┌─ Materials provided
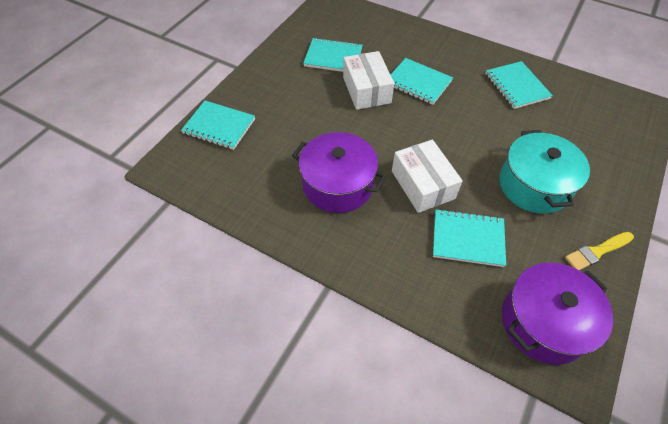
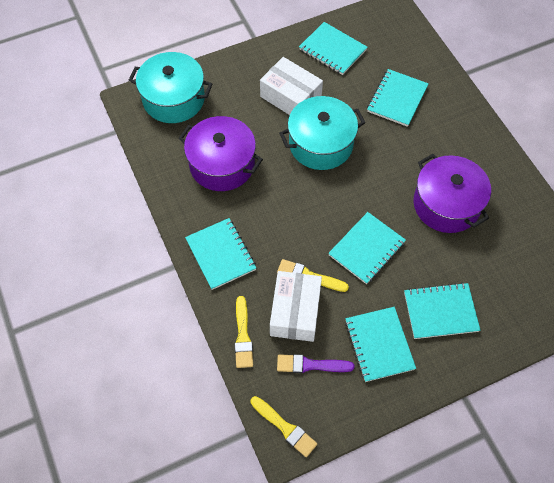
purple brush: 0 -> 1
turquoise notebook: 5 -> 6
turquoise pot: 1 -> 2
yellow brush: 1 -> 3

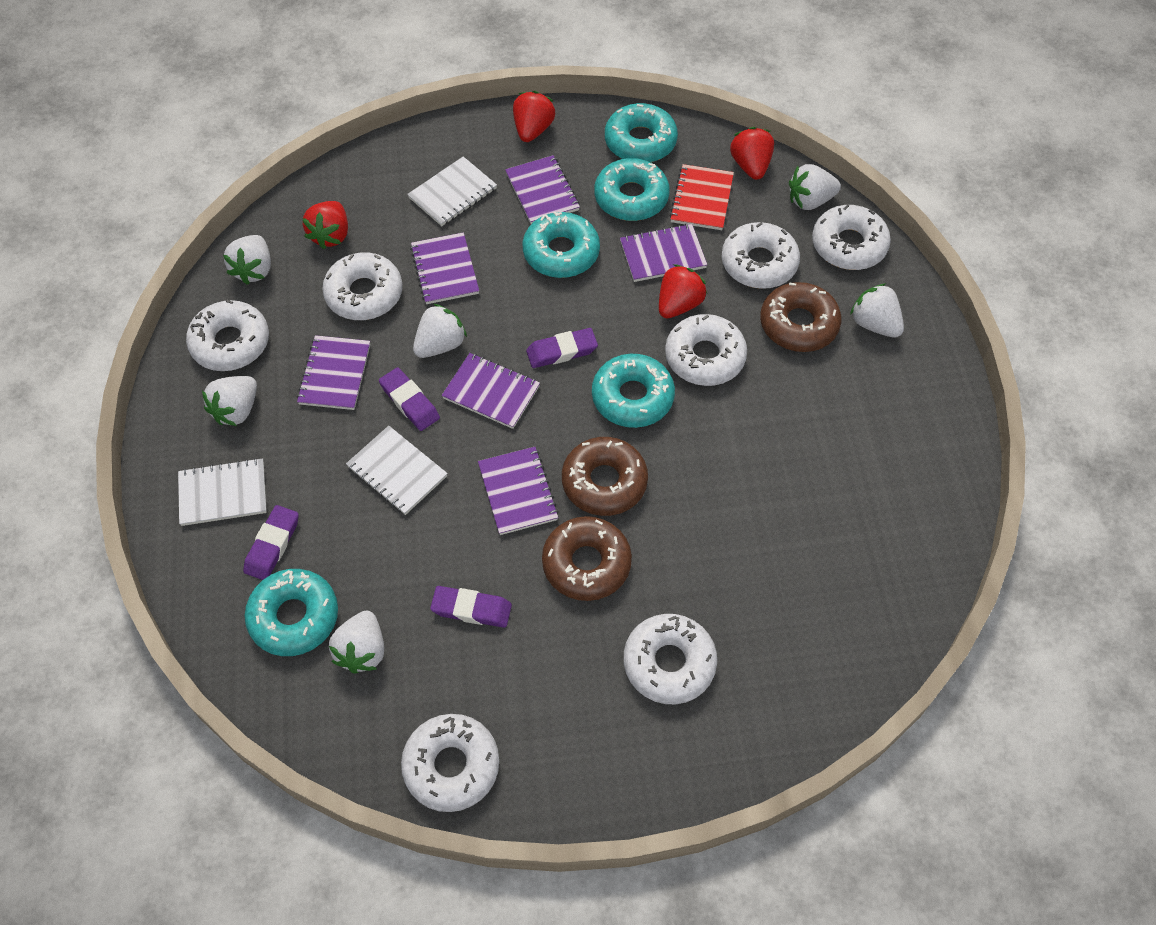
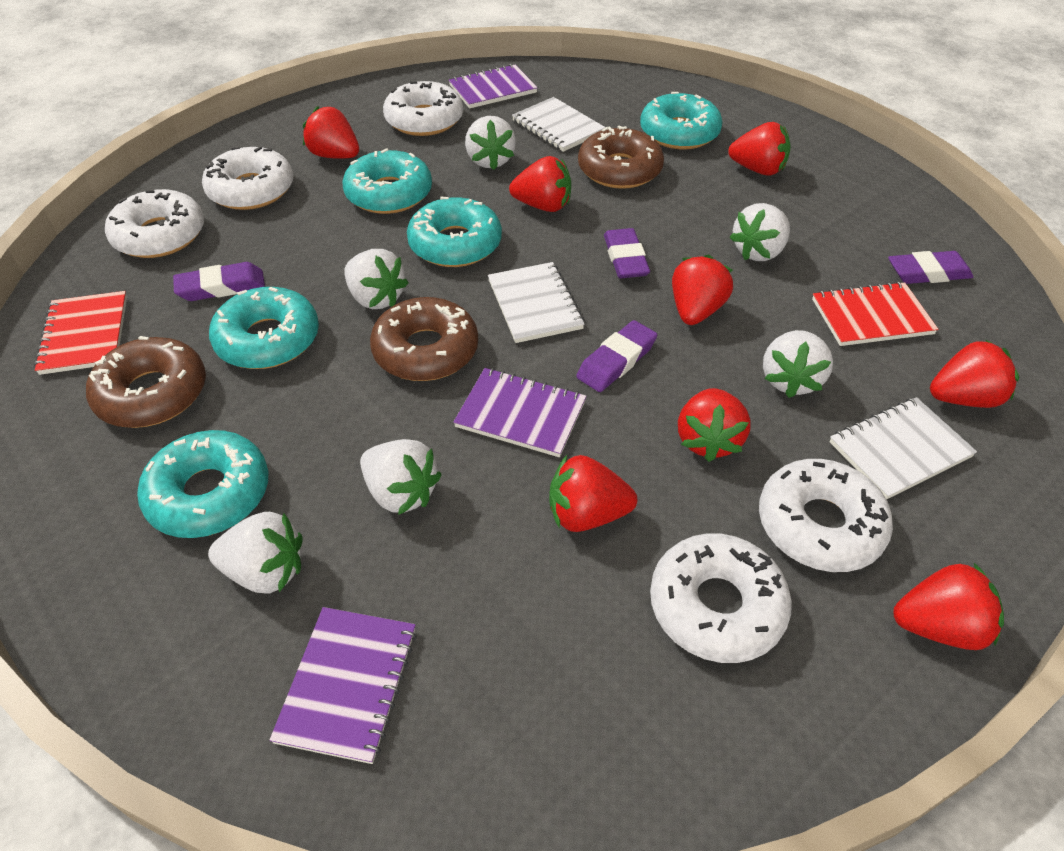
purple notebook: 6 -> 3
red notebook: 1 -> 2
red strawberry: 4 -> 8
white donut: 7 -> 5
└─
Task directions: Repeat the listing word for word, omitting the pictures.

Answer:
purple brush: 0 -> 1
turquoise notebook: 5 -> 6
turquoise pot: 1 -> 2
yellow brush: 1 -> 3

purple notebook: 6 -> 3
red notebook: 1 -> 2
red strawberry: 4 -> 8
white donut: 7 -> 5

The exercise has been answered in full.